● Study material:

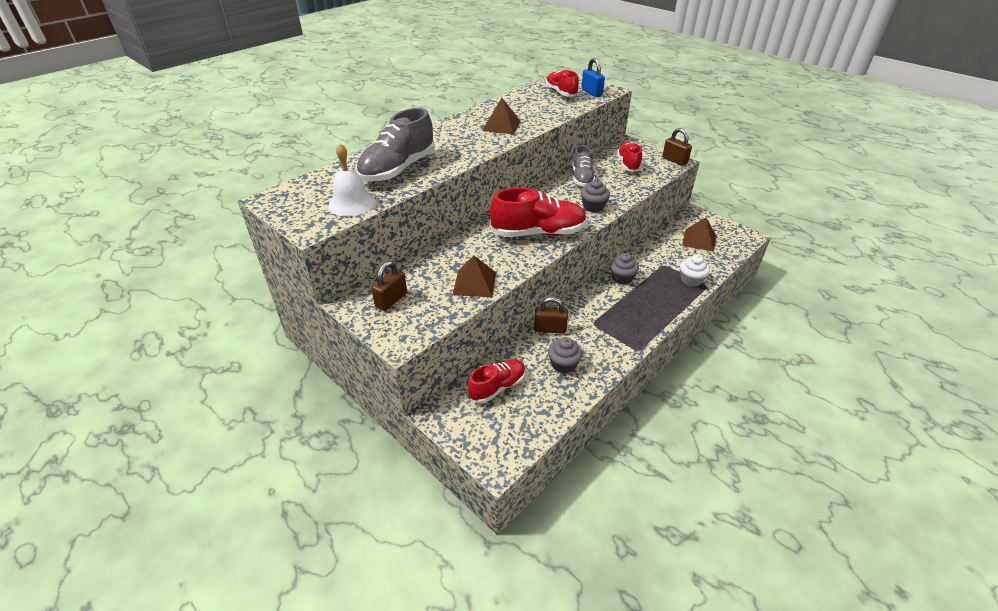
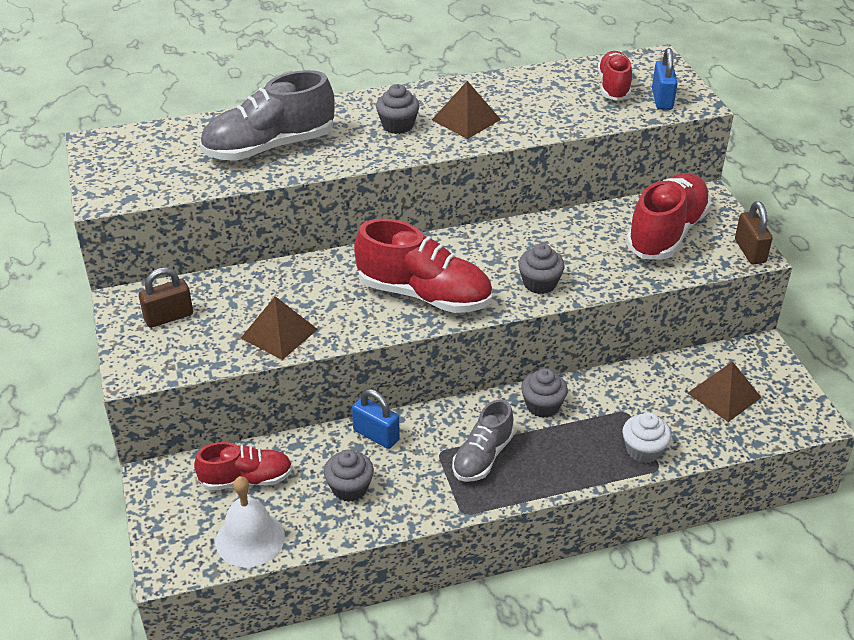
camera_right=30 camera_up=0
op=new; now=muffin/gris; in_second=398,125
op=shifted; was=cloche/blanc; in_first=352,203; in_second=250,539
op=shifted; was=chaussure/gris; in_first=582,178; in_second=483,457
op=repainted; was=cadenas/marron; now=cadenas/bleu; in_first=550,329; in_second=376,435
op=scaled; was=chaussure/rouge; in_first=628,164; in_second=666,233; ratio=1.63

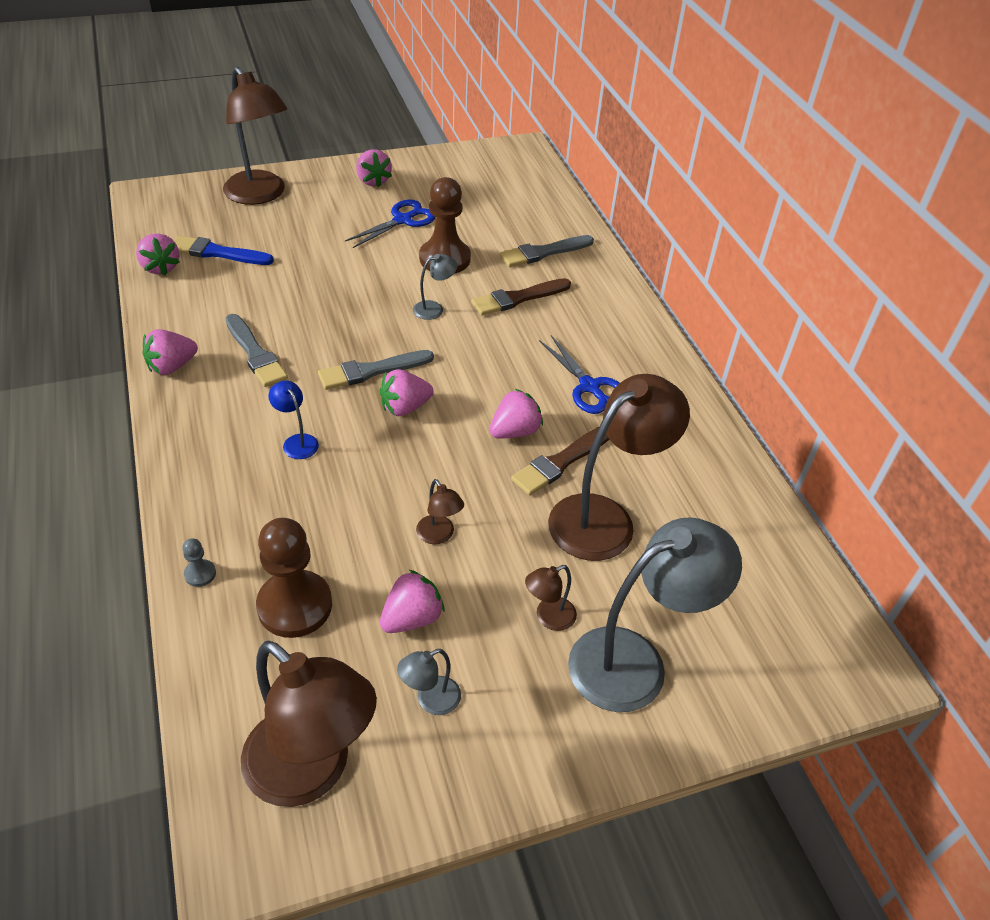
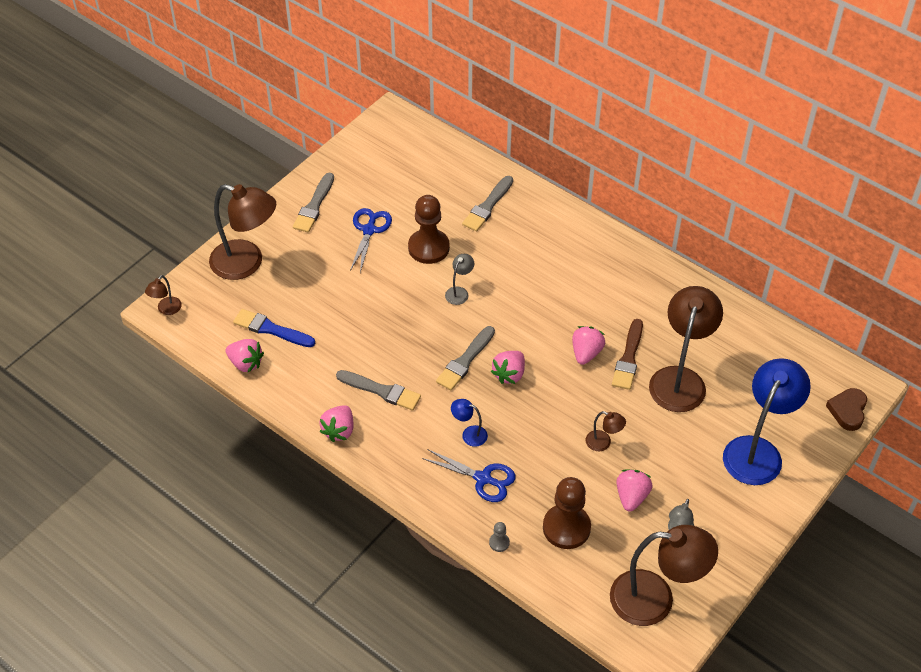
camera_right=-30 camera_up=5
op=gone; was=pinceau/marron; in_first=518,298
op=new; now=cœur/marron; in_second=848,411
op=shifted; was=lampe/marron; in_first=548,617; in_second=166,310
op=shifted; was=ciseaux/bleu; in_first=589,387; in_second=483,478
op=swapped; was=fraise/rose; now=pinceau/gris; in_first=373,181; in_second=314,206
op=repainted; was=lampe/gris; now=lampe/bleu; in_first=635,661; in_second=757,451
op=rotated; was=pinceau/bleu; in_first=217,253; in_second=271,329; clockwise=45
* * *
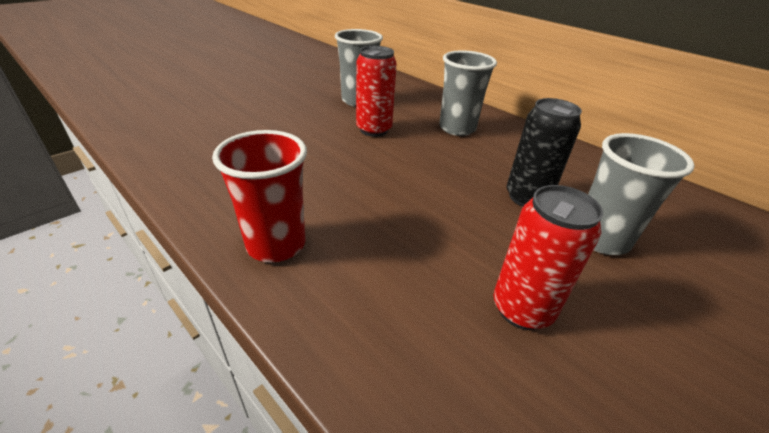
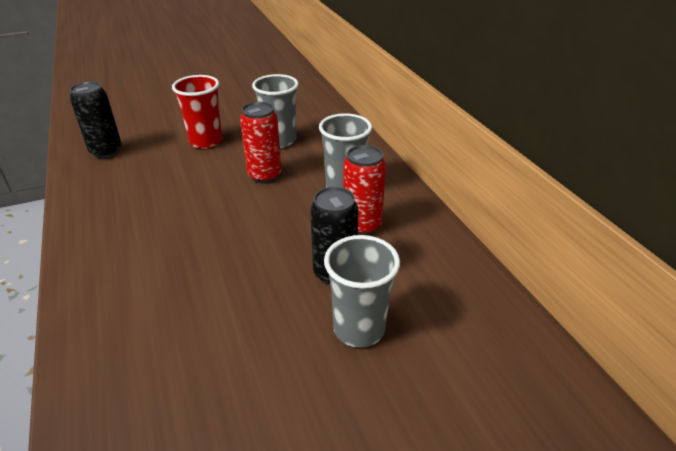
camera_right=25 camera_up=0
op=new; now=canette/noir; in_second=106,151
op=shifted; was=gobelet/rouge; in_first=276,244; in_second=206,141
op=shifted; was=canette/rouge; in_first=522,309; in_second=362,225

● Prompt:
Reproduce word for word the material above, starting with the line that has "camera_right=30 camera_up=0" and stopping after the line that has "op=repainted; was=cadenas/marron; now=cadenas/bleu;".

● Solution for this problem:
camera_right=30 camera_up=0
op=new; now=muffin/gris; in_second=398,125
op=shifted; was=cloche/blanc; in_first=352,203; in_second=250,539
op=shifted; was=chaussure/gris; in_first=582,178; in_second=483,457
op=repainted; was=cadenas/marron; now=cadenas/bleu; in_first=550,329; in_second=376,435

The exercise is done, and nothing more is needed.